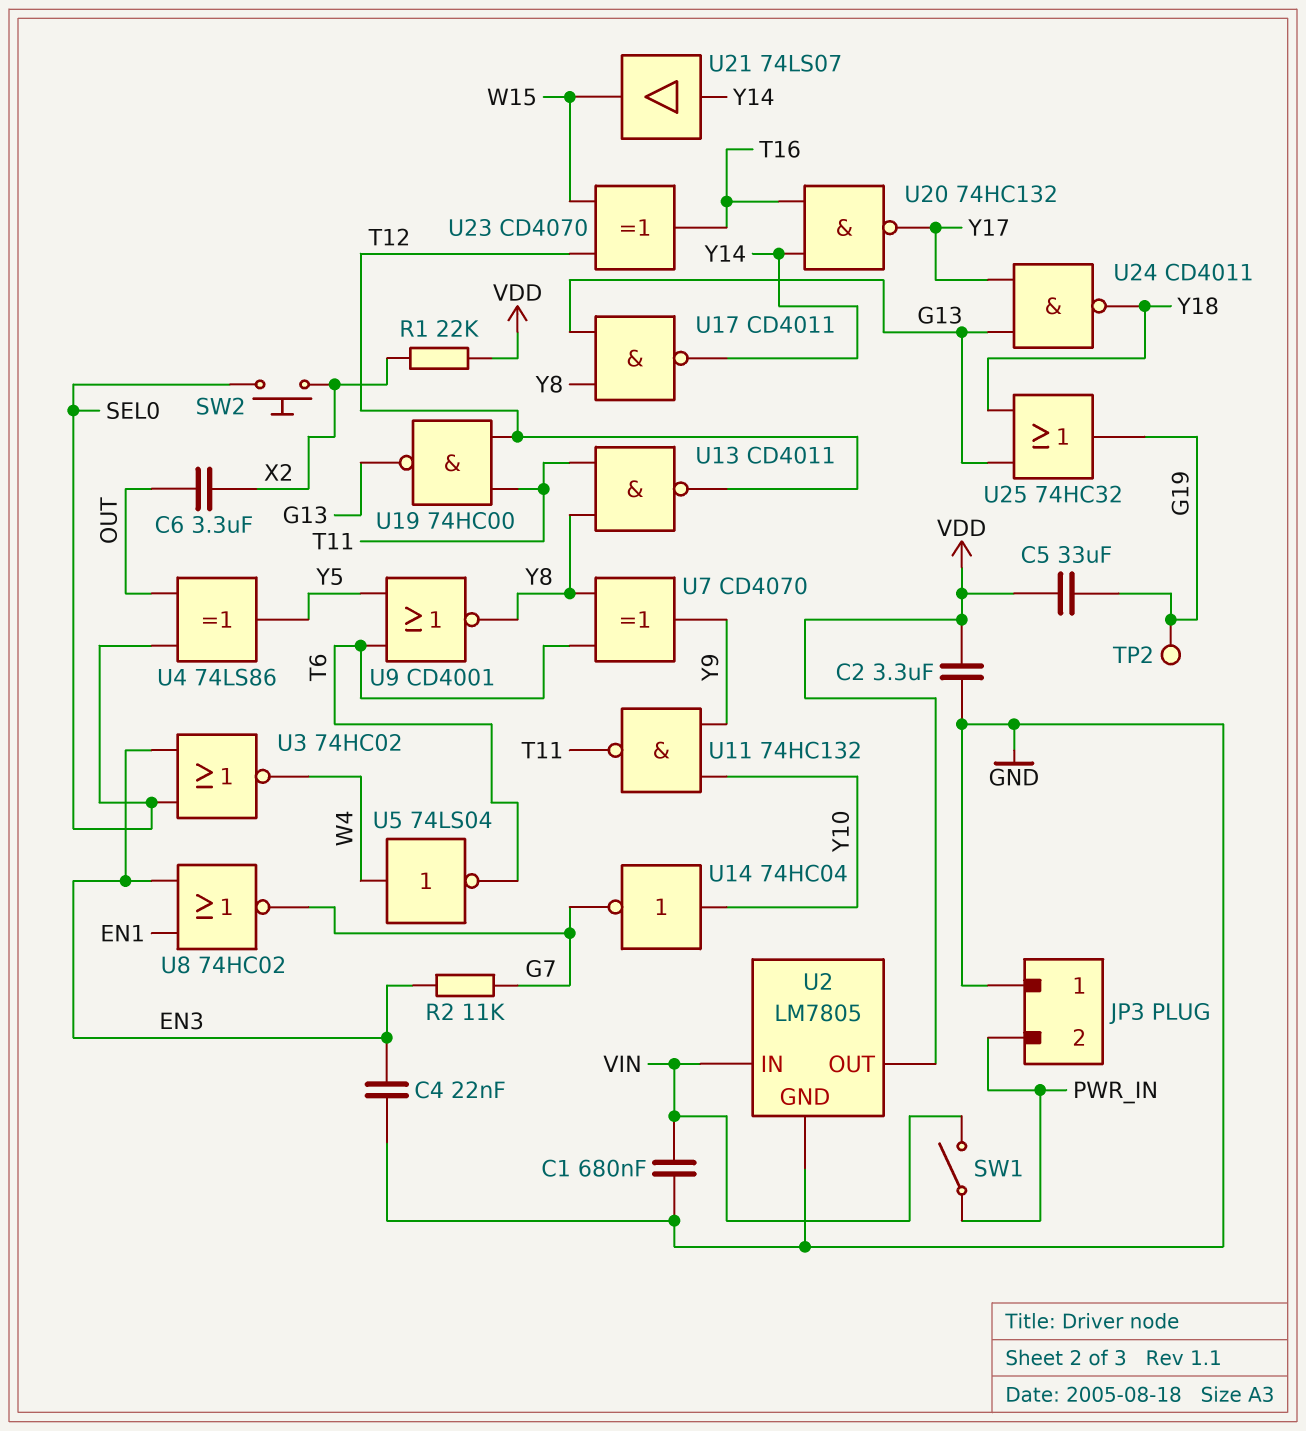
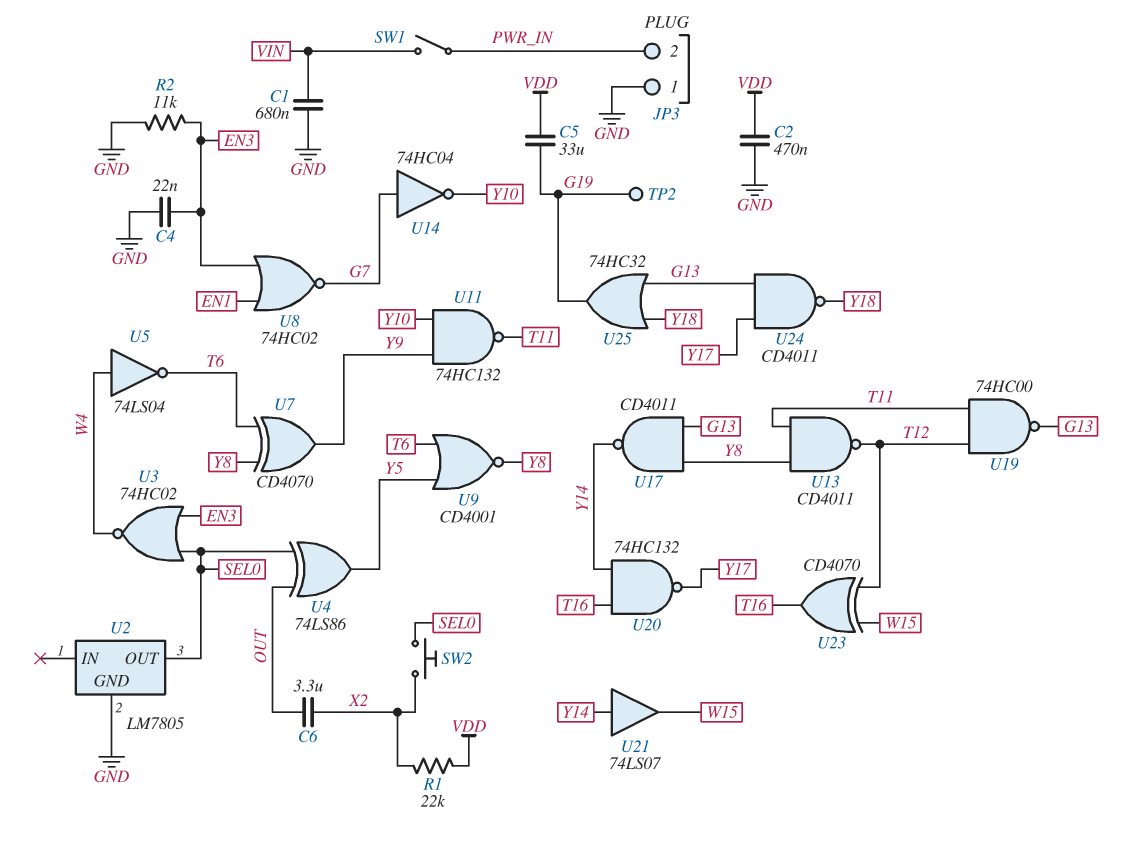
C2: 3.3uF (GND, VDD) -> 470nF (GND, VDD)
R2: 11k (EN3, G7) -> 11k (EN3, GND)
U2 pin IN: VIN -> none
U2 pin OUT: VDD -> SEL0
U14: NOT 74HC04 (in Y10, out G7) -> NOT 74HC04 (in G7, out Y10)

...

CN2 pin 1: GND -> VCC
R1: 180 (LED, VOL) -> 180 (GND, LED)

* * *

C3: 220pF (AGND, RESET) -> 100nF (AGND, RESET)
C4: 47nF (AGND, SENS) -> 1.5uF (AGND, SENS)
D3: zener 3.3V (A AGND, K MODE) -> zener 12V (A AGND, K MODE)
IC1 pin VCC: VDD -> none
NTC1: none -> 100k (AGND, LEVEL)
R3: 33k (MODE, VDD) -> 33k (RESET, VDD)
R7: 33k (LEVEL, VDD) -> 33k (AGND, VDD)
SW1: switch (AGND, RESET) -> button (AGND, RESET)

▶ [Work instruction]
From the line that has "D3: zener 3.3V" through the line that has "SW1: switch (AGND, RESET)", copy every line exactly as it appears above, and leave out all others.

▶ [Answer box]
D3: zener 3.3V (A AGND, K MODE) -> zener 12V (A AGND, K MODE)
IC1 pin VCC: VDD -> none
NTC1: none -> 100k (AGND, LEVEL)
R3: 33k (MODE, VDD) -> 33k (RESET, VDD)
R7: 33k (LEVEL, VDD) -> 33k (AGND, VDD)
SW1: switch (AGND, RESET) -> button (AGND, RESET)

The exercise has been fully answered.